#### Data to use ####

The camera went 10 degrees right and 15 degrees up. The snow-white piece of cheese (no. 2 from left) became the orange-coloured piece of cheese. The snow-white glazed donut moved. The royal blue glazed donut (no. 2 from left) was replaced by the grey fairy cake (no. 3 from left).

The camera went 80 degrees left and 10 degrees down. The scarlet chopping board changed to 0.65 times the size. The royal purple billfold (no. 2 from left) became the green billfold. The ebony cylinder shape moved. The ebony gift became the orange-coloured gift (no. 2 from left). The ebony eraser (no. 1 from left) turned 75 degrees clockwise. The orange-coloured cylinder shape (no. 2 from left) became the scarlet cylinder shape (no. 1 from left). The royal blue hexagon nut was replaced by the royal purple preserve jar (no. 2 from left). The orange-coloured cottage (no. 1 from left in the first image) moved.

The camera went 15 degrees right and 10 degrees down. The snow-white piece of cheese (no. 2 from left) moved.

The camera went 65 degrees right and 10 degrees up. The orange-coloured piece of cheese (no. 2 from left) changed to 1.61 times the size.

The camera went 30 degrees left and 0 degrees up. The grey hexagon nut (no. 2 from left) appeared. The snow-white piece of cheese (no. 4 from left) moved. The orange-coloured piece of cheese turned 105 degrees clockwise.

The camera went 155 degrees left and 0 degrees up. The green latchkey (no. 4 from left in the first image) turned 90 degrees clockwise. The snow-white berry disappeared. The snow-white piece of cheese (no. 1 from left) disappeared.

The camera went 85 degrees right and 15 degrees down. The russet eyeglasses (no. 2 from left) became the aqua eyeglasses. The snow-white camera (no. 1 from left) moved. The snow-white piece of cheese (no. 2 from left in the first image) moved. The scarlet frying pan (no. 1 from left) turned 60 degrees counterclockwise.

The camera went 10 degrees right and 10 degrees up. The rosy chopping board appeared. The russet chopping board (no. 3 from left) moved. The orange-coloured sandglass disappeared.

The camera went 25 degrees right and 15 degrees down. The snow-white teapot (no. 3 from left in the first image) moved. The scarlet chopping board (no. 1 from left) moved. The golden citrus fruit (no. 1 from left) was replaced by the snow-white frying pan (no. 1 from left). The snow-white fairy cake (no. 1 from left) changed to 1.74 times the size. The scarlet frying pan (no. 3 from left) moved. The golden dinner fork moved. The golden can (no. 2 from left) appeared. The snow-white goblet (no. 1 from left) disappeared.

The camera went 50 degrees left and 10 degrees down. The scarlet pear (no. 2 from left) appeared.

####

Try it
The records must be reproduced in full. Nothing should differ.

Solution for this exercise
The camera went 10 degrees right and 15 degrees up. The snow-white piece of cheese (no. 2 from left) became the orange-coloured piece of cheese. The snow-white glazed donut moved. The royal blue glazed donut (no. 2 from left) was replaced by the grey fairy cake (no. 3 from left).

The camera went 80 degrees left and 10 degrees down. The scarlet chopping board changed to 0.65 times the size. The royal purple billfold (no. 2 from left) became the green billfold. The ebony cylinder shape moved. The ebony gift became the orange-coloured gift (no. 2 from left). The ebony eraser (no. 1 from left) turned 75 degrees clockwise. The orange-coloured cylinder shape (no. 2 from left) became the scarlet cylinder shape (no. 1 from left). The royal blue hexagon nut was replaced by the royal purple preserve jar (no. 2 from left). The orange-coloured cottage (no. 1 from left in the first image) moved.

The camera went 15 degrees right and 10 degrees down. The snow-white piece of cheese (no. 2 from left) moved.

The camera went 65 degrees right and 10 degrees up. The orange-coloured piece of cheese (no. 2 from left) changed to 1.61 times the size.

The camera went 30 degrees left and 0 degrees up. The grey hexagon nut (no. 2 from left) appeared. The snow-white piece of cheese (no. 4 from left) moved. The orange-coloured piece of cheese turned 105 degrees clockwise.

The camera went 155 degrees left and 0 degrees up. The green latchkey (no. 4 from left in the first image) turned 90 degrees clockwise. The snow-white berry disappeared. The snow-white piece of cheese (no. 1 from left) disappeared.

The camera went 85 degrees right and 15 degrees down. The russet eyeglasses (no. 2 from left) became the aqua eyeglasses. The snow-white camera (no. 1 from left) moved. The snow-white piece of cheese (no. 2 from left in the first image) moved. The scarlet frying pan (no. 1 from left) turned 60 degrees counterclockwise.

The camera went 10 degrees right and 10 degrees up. The rosy chopping board appeared. The russet chopping board (no. 3 from left) moved. The orange-coloured sandglass disappeared.

The camera went 25 degrees right and 15 degrees down. The snow-white teapot (no. 3 from left in the first image) moved. The scarlet chopping board (no. 1 from left) moved. The golden citrus fruit (no. 1 from left) was replaced by the snow-white frying pan (no. 1 from left). The snow-white fairy cake (no. 1 from left) changed to 1.74 times the size. The scarlet frying pan (no. 3 from left) moved. The golden dinner fork moved. The golden can (no. 2 from left) appeared. The snow-white goblet (no. 1 from left) disappeared.

The camera went 50 degrees left and 10 degrees down. The scarlet pear (no. 2 from left) appeared.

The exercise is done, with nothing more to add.